§ **Requirement**:
Reproduce every one of the rows below character for character, leaving nothing out and changing nothing.
^^^^^^^^
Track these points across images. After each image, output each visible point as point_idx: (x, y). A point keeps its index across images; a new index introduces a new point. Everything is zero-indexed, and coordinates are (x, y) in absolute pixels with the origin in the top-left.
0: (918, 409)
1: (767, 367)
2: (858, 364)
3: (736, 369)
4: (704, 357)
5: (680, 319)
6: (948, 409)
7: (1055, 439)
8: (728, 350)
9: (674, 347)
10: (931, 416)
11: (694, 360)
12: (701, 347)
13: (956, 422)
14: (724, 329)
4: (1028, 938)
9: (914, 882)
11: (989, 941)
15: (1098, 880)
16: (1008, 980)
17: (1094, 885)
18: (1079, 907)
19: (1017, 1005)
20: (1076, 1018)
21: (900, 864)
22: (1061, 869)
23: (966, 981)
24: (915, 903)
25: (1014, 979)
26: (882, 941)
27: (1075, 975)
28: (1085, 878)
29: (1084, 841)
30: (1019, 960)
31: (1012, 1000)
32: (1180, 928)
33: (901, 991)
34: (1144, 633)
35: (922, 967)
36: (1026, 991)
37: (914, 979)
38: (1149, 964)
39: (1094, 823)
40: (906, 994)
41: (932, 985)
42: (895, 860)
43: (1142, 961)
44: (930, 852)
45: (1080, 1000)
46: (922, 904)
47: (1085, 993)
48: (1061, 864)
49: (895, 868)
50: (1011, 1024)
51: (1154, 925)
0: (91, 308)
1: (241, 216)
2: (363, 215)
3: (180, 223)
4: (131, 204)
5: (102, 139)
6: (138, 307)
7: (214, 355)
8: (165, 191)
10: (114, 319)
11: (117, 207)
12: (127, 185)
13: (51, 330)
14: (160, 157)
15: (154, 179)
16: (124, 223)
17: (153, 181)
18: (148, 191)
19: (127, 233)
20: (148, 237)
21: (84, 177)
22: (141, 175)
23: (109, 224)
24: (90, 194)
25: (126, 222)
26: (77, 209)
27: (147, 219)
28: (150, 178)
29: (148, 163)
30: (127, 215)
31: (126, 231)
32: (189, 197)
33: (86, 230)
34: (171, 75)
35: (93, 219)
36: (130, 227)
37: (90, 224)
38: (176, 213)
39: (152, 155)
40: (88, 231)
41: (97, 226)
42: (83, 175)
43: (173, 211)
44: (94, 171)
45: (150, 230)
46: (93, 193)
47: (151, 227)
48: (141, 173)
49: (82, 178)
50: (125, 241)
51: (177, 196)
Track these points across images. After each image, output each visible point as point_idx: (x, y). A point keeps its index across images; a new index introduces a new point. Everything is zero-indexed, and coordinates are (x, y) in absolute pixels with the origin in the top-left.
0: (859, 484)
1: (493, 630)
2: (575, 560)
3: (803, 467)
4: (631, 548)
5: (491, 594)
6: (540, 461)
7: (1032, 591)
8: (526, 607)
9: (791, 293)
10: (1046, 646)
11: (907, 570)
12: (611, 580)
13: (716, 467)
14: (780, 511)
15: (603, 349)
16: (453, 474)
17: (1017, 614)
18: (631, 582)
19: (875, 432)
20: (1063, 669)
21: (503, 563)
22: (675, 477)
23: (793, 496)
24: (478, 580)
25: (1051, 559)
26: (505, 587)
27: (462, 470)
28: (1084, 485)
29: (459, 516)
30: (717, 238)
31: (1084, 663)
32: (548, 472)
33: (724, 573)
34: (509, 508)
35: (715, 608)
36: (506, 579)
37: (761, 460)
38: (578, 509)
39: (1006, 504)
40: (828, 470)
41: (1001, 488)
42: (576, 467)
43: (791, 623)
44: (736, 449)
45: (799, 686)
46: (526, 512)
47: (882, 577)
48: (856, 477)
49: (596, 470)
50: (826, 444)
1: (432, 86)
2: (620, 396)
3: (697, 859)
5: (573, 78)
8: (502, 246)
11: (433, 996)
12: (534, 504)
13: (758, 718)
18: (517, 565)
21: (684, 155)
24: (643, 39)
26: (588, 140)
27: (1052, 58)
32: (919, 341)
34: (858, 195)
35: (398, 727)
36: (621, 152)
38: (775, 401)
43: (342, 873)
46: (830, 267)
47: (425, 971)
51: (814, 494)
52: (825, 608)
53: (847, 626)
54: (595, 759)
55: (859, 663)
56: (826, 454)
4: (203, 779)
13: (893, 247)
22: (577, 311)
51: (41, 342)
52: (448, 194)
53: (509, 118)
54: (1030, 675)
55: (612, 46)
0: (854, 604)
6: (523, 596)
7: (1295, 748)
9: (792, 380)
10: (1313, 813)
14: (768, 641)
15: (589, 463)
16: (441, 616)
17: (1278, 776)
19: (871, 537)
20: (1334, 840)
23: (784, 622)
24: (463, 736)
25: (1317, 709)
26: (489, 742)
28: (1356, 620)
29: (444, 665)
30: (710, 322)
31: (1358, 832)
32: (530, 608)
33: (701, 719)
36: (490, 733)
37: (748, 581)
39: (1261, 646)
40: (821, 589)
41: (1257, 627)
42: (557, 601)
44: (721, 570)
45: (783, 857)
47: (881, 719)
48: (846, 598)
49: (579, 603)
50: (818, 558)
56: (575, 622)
^^^^^^^^
§ **Output of the task**:
Track these points across images. After each image, output each visible point as point_idx: (x, y). A point keeps its index across images; a new index introduces a new point. Everything is zero-indexed, and coordinates are (x, y) in absolute pixels with the origin in the top-left.
0: (918, 409)
1: (767, 367)
2: (858, 364)
3: (736, 369)
4: (704, 357)
5: (680, 319)
6: (948, 409)
7: (1055, 439)
8: (728, 350)
9: (674, 347)
10: (931, 416)
11: (694, 360)
12: (701, 347)
13: (956, 422)
14: (724, 329)
4: (1028, 938)
9: (914, 882)
11: (989, 941)
15: (1098, 880)
16: (1008, 980)
17: (1094, 885)
18: (1079, 907)
19: (1017, 1005)
20: (1076, 1018)
21: (900, 864)
22: (1061, 869)
23: (966, 981)
24: (915, 903)
25: (1014, 979)
26: (882, 941)
27: (1075, 975)
28: (1085, 878)
29: (1084, 841)
30: (1019, 960)
31: (1012, 1000)
32: (1180, 928)
33: (901, 991)
34: (1144, 633)
35: (922, 967)
36: (1026, 991)
37: (914, 979)
38: (1149, 964)
39: (1094, 823)
40: (906, 994)
41: (932, 985)
42: (895, 860)
43: (1142, 961)
44: (930, 852)
45: (1080, 1000)
46: (922, 904)
47: (1085, 993)
48: (1061, 864)
49: (895, 868)
50: (1011, 1024)
51: (1154, 925)
0: (91, 308)
1: (241, 216)
2: (363, 215)
3: (180, 223)
4: (131, 204)
5: (102, 139)
6: (138, 307)
7: (214, 355)
8: (165, 191)
10: (114, 319)
11: (117, 207)
12: (127, 185)
13: (51, 330)
14: (160, 157)
15: (154, 179)
16: (124, 223)
17: (153, 181)
18: (148, 191)
19: (127, 233)
20: (148, 237)
21: (84, 177)
22: (141, 175)
23: (109, 224)
24: (90, 194)
25: (126, 222)
26: (77, 209)
27: (147, 219)
28: (150, 178)
29: (148, 163)
30: (127, 215)
31: (126, 231)
32: (189, 197)
33: (86, 230)
34: (171, 75)
35: (93, 219)
36: (130, 227)
37: (90, 224)
38: (176, 213)
39: (152, 155)
40: (88, 231)
41: (97, 226)
42: (83, 175)
43: (173, 211)
44: (94, 171)
45: (150, 230)
46: (93, 193)
47: (151, 227)
48: (141, 173)
49: (82, 178)
50: (125, 241)
51: (177, 196)
Track these points across images. After each image, output each visible point as point_idx: (x, y). A point keeps its index across images; a new index introduces a new point. Everything is zero-indexed, and coordinates are (x, y) in absolute pixels with the origin in the top-left.
0: (859, 484)
1: (493, 630)
2: (575, 560)
3: (803, 467)
4: (631, 548)
5: (491, 594)
6: (540, 461)
7: (1032, 591)
8: (526, 607)
9: (791, 293)
10: (1046, 646)
11: (907, 570)
12: (611, 580)
13: (716, 467)
14: (780, 511)
15: (603, 349)
16: (453, 474)
17: (1017, 614)
18: (631, 582)
19: (875, 432)
20: (1063, 669)
21: (503, 563)
22: (675, 477)
23: (793, 496)
24: (478, 580)
25: (1051, 559)
26: (505, 587)
27: (462, 470)
28: (1084, 485)
29: (459, 516)
30: (717, 238)
31: (1084, 663)
32: (548, 472)
33: (724, 573)
34: (509, 508)
35: (715, 608)
36: (506, 579)
37: (761, 460)
38: (578, 509)
39: (1006, 504)
40: (828, 470)
41: (1001, 488)
42: (576, 467)
43: (791, 623)
44: (736, 449)
45: (799, 686)
46: (526, 512)
47: (882, 577)
48: (856, 477)
49: (596, 470)
50: (826, 444)
1: (432, 86)
2: (620, 396)
3: (697, 859)
5: (573, 78)
8: (502, 246)
11: (433, 996)
12: (534, 504)
13: (758, 718)
18: (517, 565)
21: (684, 155)
24: (643, 39)
26: (588, 140)
27: (1052, 58)
32: (919, 341)
34: (858, 195)
35: (398, 727)
36: (621, 152)
38: (775, 401)
43: (342, 873)
46: (830, 267)
47: (425, 971)
51: (814, 494)
52: (825, 608)
53: (847, 626)
54: (595, 759)
55: (859, 663)
56: (826, 454)
4: (203, 779)
13: (893, 247)
22: (577, 311)
51: (41, 342)
52: (448, 194)
53: (509, 118)
54: (1030, 675)
55: (612, 46)
0: (854, 604)
6: (523, 596)
7: (1295, 748)
9: (792, 380)
10: (1313, 813)
14: (768, 641)
15: (589, 463)
16: (441, 616)
17: (1278, 776)
19: (871, 537)
20: (1334, 840)
23: (784, 622)
24: (463, 736)
25: (1317, 709)
26: (489, 742)
28: (1356, 620)
29: (444, 665)
30: (710, 322)
31: (1358, 832)
32: (530, 608)
33: (701, 719)
36: (490, 733)
37: (748, 581)
39: (1261, 646)
40: (821, 589)
41: (1257, 627)
42: (557, 601)
44: (721, 570)
45: (783, 857)
47: (881, 719)
48: (846, 598)
49: (579, 603)
50: (818, 558)
56: (575, 622)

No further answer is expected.